Working data START
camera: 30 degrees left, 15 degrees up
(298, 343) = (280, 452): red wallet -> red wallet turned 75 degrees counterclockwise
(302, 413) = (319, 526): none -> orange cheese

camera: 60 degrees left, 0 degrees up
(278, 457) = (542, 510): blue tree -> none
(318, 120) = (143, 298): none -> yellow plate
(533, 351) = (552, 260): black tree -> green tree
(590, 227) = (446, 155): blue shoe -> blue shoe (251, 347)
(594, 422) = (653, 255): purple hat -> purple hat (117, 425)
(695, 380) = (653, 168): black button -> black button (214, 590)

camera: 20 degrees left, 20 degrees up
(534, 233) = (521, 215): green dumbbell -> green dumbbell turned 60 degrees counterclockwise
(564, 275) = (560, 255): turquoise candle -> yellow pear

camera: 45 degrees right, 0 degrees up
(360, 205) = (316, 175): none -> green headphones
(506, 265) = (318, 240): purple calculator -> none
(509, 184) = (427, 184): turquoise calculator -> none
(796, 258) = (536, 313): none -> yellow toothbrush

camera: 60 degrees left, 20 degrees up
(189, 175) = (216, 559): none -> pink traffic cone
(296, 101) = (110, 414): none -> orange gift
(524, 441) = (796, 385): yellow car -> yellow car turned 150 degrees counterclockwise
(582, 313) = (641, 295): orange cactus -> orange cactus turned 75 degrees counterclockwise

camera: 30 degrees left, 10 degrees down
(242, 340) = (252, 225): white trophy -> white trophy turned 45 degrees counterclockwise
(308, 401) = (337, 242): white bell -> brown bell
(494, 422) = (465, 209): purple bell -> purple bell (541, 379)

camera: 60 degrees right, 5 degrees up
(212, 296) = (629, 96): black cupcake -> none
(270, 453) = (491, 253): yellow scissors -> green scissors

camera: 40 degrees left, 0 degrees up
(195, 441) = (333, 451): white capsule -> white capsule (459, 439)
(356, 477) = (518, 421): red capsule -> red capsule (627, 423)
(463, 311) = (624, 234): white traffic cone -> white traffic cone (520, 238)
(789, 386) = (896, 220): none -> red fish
Working data END
- [Work task]
Copy out each record, keeping every word as it is.

- [Written answer]
camera: 30 degrees left, 15 degrees up
(298, 343) = (280, 452): red wallet -> red wallet turned 75 degrees counterclockwise
(302, 413) = (319, 526): none -> orange cheese

camera: 60 degrees left, 0 degrees up
(278, 457) = (542, 510): blue tree -> none
(318, 120) = (143, 298): none -> yellow plate
(533, 351) = (552, 260): black tree -> green tree
(590, 227) = (446, 155): blue shoe -> blue shoe (251, 347)
(594, 422) = (653, 255): purple hat -> purple hat (117, 425)
(695, 380) = (653, 168): black button -> black button (214, 590)

camera: 20 degrees left, 20 degrees up
(534, 233) = (521, 215): green dumbbell -> green dumbbell turned 60 degrees counterclockwise
(564, 275) = (560, 255): turquoise candle -> yellow pear

camera: 45 degrees right, 0 degrees up
(360, 205) = (316, 175): none -> green headphones
(506, 265) = (318, 240): purple calculator -> none
(509, 184) = (427, 184): turquoise calculator -> none
(796, 258) = (536, 313): none -> yellow toothbrush

camera: 60 degrees left, 20 degrees up
(189, 175) = (216, 559): none -> pink traffic cone
(296, 101) = (110, 414): none -> orange gift
(524, 441) = (796, 385): yellow car -> yellow car turned 150 degrees counterclockwise
(582, 313) = (641, 295): orange cactus -> orange cactus turned 75 degrees counterclockwise

camera: 30 degrees left, 10 degrees down
(242, 340) = (252, 225): white trophy -> white trophy turned 45 degrees counterclockwise
(308, 401) = (337, 242): white bell -> brown bell
(494, 422) = (465, 209): purple bell -> purple bell (541, 379)

camera: 60 degrees right, 5 degrees up
(212, 296) = (629, 96): black cupcake -> none
(270, 453) = (491, 253): yellow scissors -> green scissors

camera: 40 degrees left, 0 degrees up
(195, 441) = (333, 451): white capsule -> white capsule (459, 439)
(356, 477) = (518, 421): red capsule -> red capsule (627, 423)
(463, 311) = (624, 234): white traffic cone -> white traffic cone (520, 238)
(789, 386) = (896, 220): none -> red fish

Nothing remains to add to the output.